>> START

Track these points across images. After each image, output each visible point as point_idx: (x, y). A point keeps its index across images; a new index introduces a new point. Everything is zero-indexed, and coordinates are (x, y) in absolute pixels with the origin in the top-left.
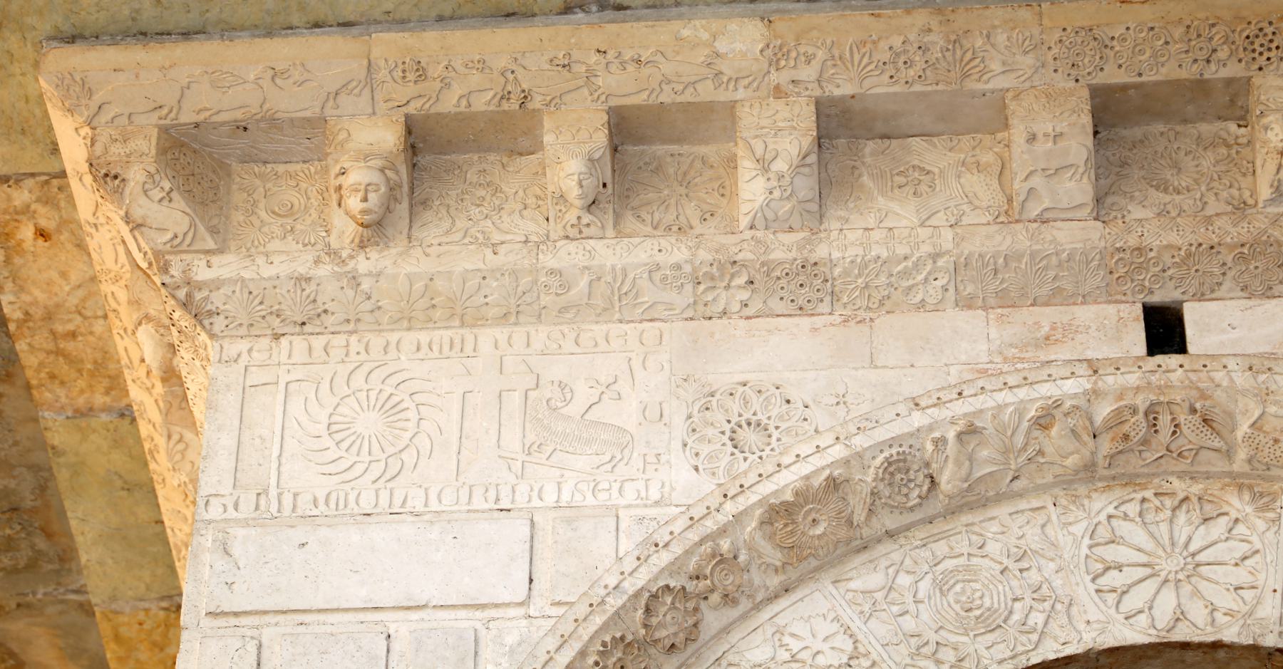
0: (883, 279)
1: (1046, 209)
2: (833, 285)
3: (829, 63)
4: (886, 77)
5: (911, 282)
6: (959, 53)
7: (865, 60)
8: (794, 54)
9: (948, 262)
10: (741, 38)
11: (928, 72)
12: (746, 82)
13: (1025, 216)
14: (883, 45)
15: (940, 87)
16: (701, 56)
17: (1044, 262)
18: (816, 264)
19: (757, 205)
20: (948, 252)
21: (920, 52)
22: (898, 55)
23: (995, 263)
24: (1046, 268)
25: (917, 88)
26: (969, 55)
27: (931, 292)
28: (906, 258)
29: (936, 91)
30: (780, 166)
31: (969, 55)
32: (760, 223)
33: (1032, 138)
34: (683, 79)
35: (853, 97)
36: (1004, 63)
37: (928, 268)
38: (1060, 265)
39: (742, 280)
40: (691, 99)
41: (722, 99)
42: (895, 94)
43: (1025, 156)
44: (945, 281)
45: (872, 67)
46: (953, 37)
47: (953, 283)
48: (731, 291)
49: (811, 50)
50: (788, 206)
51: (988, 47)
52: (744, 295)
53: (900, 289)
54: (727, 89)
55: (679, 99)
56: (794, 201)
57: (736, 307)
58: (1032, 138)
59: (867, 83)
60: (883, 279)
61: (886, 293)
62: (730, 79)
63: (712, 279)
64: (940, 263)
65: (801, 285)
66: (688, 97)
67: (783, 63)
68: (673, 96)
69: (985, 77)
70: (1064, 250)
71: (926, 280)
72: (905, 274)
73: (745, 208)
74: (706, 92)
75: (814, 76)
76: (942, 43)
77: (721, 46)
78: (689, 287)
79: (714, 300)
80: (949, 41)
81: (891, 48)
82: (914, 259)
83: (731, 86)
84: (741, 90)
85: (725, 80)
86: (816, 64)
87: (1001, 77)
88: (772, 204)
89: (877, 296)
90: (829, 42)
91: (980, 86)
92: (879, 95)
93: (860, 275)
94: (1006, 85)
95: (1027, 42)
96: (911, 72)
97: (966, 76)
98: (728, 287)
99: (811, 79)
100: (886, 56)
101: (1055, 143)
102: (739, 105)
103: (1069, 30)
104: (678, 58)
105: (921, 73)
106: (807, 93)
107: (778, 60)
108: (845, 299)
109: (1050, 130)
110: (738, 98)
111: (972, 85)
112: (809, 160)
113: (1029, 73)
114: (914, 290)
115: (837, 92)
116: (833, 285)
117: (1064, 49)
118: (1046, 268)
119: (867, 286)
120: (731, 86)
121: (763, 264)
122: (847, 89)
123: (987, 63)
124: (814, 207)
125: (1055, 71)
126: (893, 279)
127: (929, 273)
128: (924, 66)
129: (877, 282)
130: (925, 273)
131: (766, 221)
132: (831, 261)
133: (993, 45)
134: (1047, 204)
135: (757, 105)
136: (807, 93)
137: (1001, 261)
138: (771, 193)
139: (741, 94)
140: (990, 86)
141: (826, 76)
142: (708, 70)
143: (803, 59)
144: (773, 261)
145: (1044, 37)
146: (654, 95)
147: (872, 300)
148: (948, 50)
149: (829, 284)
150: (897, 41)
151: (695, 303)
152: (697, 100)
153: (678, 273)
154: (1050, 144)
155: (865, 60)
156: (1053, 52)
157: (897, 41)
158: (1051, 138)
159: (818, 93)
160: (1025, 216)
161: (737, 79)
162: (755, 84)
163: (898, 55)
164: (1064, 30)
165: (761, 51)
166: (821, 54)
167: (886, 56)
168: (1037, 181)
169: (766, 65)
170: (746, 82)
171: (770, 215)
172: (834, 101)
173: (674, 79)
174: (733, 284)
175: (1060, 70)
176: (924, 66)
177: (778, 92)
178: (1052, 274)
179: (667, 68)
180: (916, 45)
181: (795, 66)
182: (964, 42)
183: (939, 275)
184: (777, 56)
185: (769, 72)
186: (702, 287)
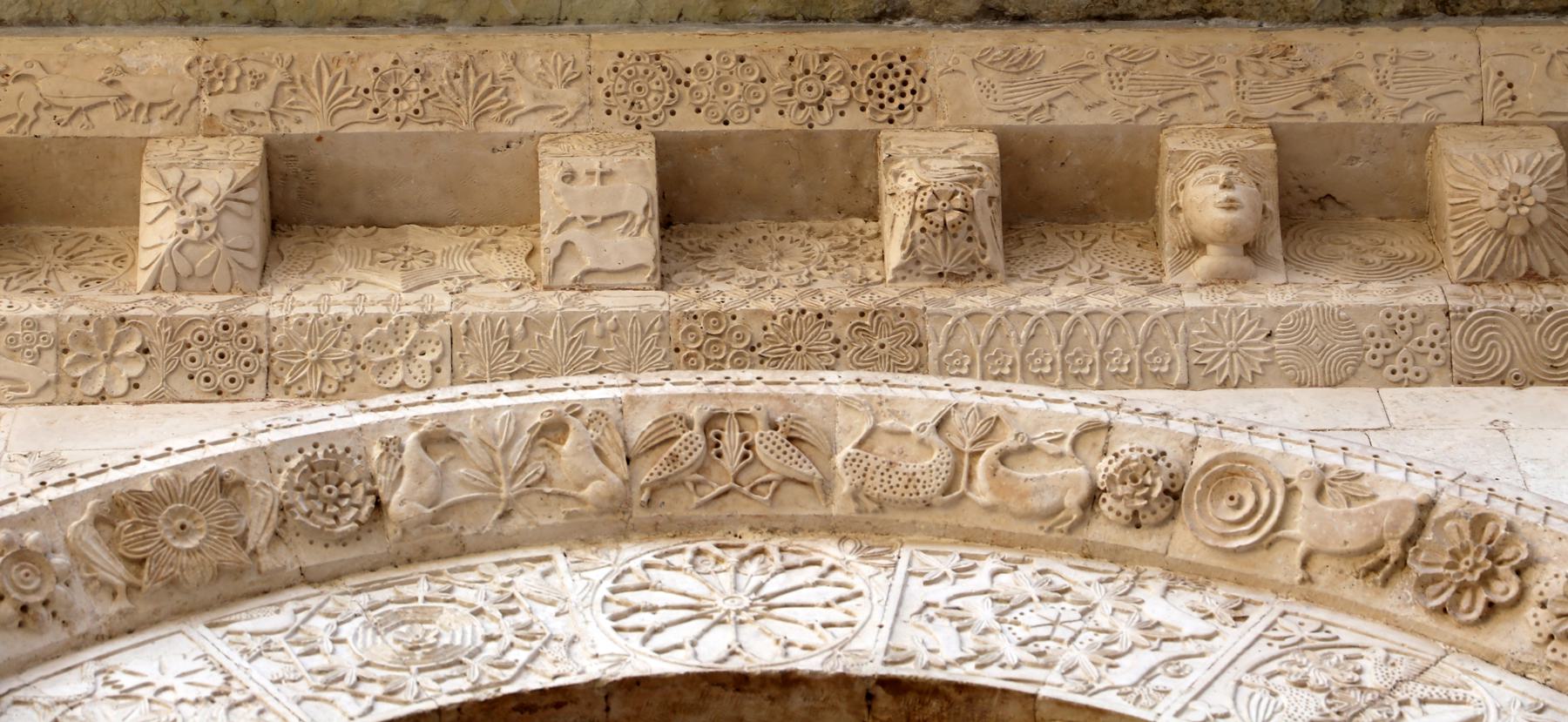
0: (345, 350)
1: (588, 272)
2: (270, 359)
3: (287, 89)
4: (368, 113)
5: (386, 357)
6: (472, 80)
7: (339, 85)
8: (236, 73)
9: (441, 327)
10: (160, 57)
11: (428, 106)
12: (165, 110)
13: (557, 282)
14: (366, 65)
15: (445, 128)
16: (98, 70)
17: (582, 331)
18: (245, 325)
19: (163, 249)
20: (442, 315)
21: (418, 77)
22: (386, 80)
23: (510, 331)
24: (584, 339)
25: (412, 128)
26: (487, 85)
27: (416, 371)
28: (379, 321)
29: (439, 133)
30: (202, 197)
31: (487, 85)
32: (167, 280)
33: (569, 177)
34: (68, 102)
35: (319, 139)
36: (535, 97)
37: (412, 335)
38: (603, 336)
39: (131, 347)
40: (79, 132)
41: (128, 134)
42: (381, 136)
43: (560, 200)
44: (435, 356)
45: (348, 95)
46: (464, 58)
47: (448, 359)
48: (115, 364)
49: (260, 69)
50: (210, 252)
51: (514, 74)
52: (135, 369)
53: (369, 368)
54: (135, 120)
55: (62, 132)
56: (218, 245)
57: (120, 387)
58: (569, 177)
59: (342, 118)
60: (345, 350)
61: (349, 371)
62: (140, 106)
63: (87, 344)
64: (431, 328)
65: (222, 356)
66: (75, 129)
67: (220, 85)
68: (54, 127)
69: (510, 116)
70: (611, 314)
71: (409, 355)
72: (377, 344)
73: (145, 258)
74: (105, 123)
75: (264, 105)
76: (448, 65)
77: (131, 59)
78: (50, 357)
79: (88, 376)
80: (459, 65)
81: (376, 70)
82: (392, 321)
83: (142, 116)
84: (157, 122)
85: (133, 106)
86: (267, 90)
87: (533, 117)
88: (188, 249)
89: (336, 374)
90: (287, 58)
91: (502, 128)
92: (356, 136)
93: (311, 344)
94: (539, 129)
95: (569, 69)
96: (404, 105)
97: (481, 114)
98: (109, 359)
99: (260, 109)
100: (369, 81)
101: (602, 183)
102: (150, 145)
103: (627, 56)
104: (66, 72)
105: (418, 106)
106: (252, 130)
107: (212, 82)
108: (287, 380)
109: (596, 166)
110: (152, 133)
111: (489, 126)
112: (244, 195)
113: (571, 112)
114: (391, 368)
115: (297, 130)
116: (270, 359)
117: (620, 81)
118: (584, 339)
119: (320, 361)
120: (142, 116)
121: (165, 322)
122: (313, 127)
123: (512, 96)
124: (253, 261)
125: (609, 113)
126: (360, 352)
127: (414, 345)
128: (423, 96)
129: (336, 355)
130: (407, 343)
131: (176, 277)
132: (268, 321)
133: (521, 72)
134: (589, 263)
135: (179, 141)
136: (252, 130)
137: (518, 327)
138: (185, 232)
139: (156, 127)
140: (516, 128)
141: (282, 106)
142: (108, 90)
143: (249, 80)
144: (181, 318)
145: (592, 63)
146: (25, 126)
147: (328, 382)
148: (457, 76)
149: (263, 356)
150: (385, 62)
151: (58, 380)
152: (91, 133)
153: (35, 333)
154: (596, 184)
155: (339, 85)
156: (604, 85)
157: (385, 62)
158: (597, 176)
159: (268, 129)
160: (557, 282)
161: (151, 106)
162: (178, 115)
163: (386, 80)
164: (621, 55)
165: (189, 67)
166: (275, 76)
167: (369, 81)
168: (575, 233)
169: (196, 86)
170: (165, 110)
171: (184, 269)
172: (288, 141)
173: (58, 102)
174: (119, 353)
175: (614, 111)
176: (423, 96)
177: (211, 128)
178: (593, 348)
179: (48, 86)
180: (412, 67)
181: (236, 91)
182: (481, 66)
183: (428, 347)
184: (211, 77)
185: (198, 97)
186: (69, 358)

>> END

# [INSTRUCTIONS TO FOLLOW]
Could you copy out the data word for word, from its first line up to and including the line with "76: (942, 43)", leaving the pictures out?

# [RESULT]
Track these points across images. After each image, output each visible point as point_idx: (x, y). A point keeps its index across images; a new index introduces a new point. Everything is zero-indexed, and coordinates are (x, y) in absolute pixels with the origin in the top-left.
0: (883, 279)
1: (1046, 209)
2: (833, 285)
3: (829, 63)
4: (886, 77)
5: (911, 282)
6: (959, 53)
7: (865, 60)
8: (794, 54)
9: (948, 262)
10: (741, 38)
11: (928, 72)
12: (746, 82)
13: (1025, 216)
14: (883, 45)
15: (940, 87)
16: (701, 56)
17: (1044, 262)
18: (816, 264)
19: (757, 205)
20: (948, 252)
21: (920, 52)
22: (898, 55)
23: (995, 263)
24: (1046, 268)
25: (917, 88)
26: (969, 55)
27: (931, 292)
28: (906, 258)
29: (936, 91)
30: (780, 166)
31: (969, 55)
32: (760, 223)
33: (1032, 138)
34: (683, 79)
35: (853, 97)
36: (1004, 63)
37: (928, 268)
38: (1060, 265)
39: (742, 280)
40: (691, 99)
41: (722, 99)
42: (895, 94)
43: (1025, 156)
44: (945, 281)
45: (872, 67)
46: (953, 37)
47: (953, 283)
48: (731, 291)
49: (811, 50)
50: (788, 206)
51: (988, 47)
52: (744, 295)
53: (900, 289)
54: (727, 89)
55: (679, 99)
56: (794, 201)
57: (736, 307)
58: (1032, 138)
59: (867, 83)
60: (883, 279)
61: (886, 293)
62: (730, 79)
63: (712, 279)
64: (940, 263)
65: (801, 285)
66: (688, 97)
67: (783, 63)
68: (673, 96)
69: (985, 77)
70: (1064, 250)
71: (926, 280)
72: (905, 274)
73: (745, 208)
74: (706, 92)
75: (814, 76)
76: (942, 43)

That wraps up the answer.